Assigned task: Your result should be the lines holding the word "casque", copied from the entries below.

Extracted entries:
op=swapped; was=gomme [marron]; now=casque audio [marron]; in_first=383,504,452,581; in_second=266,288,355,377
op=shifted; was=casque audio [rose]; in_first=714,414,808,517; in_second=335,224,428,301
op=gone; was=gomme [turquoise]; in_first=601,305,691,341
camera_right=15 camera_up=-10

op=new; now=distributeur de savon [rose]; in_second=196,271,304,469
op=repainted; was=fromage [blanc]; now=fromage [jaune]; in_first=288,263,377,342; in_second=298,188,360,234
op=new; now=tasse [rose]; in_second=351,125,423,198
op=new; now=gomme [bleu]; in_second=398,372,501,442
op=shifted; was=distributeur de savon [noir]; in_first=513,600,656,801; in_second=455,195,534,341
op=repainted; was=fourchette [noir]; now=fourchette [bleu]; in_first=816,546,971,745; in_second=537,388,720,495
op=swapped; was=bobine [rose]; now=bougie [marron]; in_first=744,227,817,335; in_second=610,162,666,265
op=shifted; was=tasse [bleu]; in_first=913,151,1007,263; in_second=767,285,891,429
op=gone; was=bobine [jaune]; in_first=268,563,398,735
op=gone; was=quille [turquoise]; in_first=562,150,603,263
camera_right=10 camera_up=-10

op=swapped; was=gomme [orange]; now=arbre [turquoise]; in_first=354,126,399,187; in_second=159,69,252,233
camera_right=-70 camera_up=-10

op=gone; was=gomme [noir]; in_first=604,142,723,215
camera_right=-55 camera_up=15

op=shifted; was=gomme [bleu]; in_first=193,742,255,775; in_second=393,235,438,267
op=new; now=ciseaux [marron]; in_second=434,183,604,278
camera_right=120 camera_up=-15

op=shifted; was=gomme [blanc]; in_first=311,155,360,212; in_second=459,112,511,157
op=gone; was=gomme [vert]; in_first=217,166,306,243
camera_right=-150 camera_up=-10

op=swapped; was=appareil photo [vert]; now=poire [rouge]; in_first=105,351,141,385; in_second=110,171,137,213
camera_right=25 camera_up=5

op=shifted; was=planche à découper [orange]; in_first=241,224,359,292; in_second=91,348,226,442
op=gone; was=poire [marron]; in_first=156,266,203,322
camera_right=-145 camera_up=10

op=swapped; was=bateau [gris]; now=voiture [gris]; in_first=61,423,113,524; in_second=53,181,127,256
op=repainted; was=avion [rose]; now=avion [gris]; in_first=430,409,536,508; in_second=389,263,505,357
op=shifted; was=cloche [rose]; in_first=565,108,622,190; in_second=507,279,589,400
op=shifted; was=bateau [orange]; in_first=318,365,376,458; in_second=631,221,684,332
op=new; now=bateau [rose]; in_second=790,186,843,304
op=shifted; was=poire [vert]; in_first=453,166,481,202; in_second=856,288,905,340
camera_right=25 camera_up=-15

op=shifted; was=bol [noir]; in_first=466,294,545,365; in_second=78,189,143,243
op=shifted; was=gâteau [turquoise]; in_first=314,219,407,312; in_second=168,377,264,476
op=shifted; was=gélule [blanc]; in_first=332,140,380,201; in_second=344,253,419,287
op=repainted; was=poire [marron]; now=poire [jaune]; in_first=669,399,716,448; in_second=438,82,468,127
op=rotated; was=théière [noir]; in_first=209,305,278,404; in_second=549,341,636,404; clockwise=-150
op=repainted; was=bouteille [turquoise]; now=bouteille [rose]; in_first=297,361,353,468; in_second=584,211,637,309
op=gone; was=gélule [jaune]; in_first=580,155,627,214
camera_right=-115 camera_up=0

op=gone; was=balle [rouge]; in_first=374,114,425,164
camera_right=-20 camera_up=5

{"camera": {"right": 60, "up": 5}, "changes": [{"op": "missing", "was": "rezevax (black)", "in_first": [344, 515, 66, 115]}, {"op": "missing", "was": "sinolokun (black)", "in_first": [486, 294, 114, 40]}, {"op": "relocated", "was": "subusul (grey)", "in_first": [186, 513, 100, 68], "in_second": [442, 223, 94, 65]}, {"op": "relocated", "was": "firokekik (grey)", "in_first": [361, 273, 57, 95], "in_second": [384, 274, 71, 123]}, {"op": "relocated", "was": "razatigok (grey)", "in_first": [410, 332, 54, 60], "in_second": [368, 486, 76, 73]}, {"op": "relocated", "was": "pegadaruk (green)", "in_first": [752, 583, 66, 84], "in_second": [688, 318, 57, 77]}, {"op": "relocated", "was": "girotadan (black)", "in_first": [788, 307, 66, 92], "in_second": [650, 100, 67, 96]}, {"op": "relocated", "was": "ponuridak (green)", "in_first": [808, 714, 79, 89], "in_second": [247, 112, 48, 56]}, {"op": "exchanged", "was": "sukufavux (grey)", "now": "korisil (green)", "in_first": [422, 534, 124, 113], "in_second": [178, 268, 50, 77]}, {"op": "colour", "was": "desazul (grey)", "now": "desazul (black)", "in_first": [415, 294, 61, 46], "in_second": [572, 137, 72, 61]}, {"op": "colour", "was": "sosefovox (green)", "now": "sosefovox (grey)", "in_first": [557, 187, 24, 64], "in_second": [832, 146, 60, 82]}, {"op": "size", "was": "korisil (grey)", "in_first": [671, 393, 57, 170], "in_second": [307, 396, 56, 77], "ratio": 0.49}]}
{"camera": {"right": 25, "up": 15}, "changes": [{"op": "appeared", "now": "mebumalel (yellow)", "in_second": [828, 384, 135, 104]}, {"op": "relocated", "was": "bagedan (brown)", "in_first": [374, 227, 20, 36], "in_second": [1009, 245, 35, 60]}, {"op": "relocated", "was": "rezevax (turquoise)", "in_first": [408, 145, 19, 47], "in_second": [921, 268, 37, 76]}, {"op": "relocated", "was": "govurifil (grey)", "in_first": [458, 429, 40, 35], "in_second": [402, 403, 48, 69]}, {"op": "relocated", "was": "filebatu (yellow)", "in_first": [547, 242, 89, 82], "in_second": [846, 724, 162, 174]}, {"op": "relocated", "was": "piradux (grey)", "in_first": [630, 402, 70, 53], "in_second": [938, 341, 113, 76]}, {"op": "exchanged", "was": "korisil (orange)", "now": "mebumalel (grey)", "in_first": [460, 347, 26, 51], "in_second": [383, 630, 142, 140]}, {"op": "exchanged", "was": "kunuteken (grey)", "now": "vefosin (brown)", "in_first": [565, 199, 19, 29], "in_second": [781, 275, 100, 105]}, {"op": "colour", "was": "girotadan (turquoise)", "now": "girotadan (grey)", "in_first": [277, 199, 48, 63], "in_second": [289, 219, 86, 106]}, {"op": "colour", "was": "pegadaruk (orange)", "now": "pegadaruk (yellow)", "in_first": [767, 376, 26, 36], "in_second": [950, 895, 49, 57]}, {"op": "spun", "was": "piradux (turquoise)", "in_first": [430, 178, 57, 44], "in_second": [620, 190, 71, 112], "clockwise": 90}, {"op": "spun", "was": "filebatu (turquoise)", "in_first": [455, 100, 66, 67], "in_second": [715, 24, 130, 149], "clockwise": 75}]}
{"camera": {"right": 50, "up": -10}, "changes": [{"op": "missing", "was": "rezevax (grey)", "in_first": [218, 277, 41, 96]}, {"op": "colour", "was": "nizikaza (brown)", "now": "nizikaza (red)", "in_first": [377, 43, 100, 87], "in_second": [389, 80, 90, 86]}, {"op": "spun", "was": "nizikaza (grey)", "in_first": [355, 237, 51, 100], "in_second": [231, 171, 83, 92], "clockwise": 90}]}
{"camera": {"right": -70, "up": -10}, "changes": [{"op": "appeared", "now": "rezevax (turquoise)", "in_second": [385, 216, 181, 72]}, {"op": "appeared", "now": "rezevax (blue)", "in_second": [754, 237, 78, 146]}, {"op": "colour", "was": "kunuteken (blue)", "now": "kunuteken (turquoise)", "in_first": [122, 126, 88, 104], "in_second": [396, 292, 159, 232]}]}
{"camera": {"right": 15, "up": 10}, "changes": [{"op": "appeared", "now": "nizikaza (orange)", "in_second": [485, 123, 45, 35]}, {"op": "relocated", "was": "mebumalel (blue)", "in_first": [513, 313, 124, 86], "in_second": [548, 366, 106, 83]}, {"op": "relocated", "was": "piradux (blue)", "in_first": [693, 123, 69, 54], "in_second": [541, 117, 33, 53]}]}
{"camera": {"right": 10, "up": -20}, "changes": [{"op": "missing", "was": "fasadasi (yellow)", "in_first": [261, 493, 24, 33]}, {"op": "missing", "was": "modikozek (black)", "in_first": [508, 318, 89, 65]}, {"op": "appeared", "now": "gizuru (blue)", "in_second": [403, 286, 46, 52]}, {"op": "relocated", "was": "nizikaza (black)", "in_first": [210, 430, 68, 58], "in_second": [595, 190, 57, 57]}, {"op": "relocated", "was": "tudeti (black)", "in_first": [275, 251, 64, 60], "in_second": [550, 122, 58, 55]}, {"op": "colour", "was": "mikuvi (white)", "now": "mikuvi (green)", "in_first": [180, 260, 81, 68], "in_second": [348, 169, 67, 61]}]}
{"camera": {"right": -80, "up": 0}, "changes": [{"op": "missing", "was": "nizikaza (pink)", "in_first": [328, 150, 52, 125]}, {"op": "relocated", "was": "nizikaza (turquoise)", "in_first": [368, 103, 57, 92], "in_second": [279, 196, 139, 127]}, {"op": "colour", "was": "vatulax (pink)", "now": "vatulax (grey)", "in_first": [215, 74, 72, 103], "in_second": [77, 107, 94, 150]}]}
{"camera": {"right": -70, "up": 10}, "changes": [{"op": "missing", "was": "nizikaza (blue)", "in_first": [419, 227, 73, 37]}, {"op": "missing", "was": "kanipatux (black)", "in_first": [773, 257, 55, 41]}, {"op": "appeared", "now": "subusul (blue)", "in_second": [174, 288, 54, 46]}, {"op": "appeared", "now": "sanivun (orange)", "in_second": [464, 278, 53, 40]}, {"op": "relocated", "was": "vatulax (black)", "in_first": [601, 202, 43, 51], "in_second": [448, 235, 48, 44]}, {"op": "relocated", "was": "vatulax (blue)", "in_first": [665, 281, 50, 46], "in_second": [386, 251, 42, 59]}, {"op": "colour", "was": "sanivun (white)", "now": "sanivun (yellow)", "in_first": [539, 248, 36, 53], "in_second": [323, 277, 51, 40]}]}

Task result:
op=swapped; was=gomme [marron]; now=casque audio [marron]; in_first=383,504,452,581; in_second=266,288,355,377
op=shifted; was=casque audio [rose]; in_first=714,414,808,517; in_second=335,224,428,301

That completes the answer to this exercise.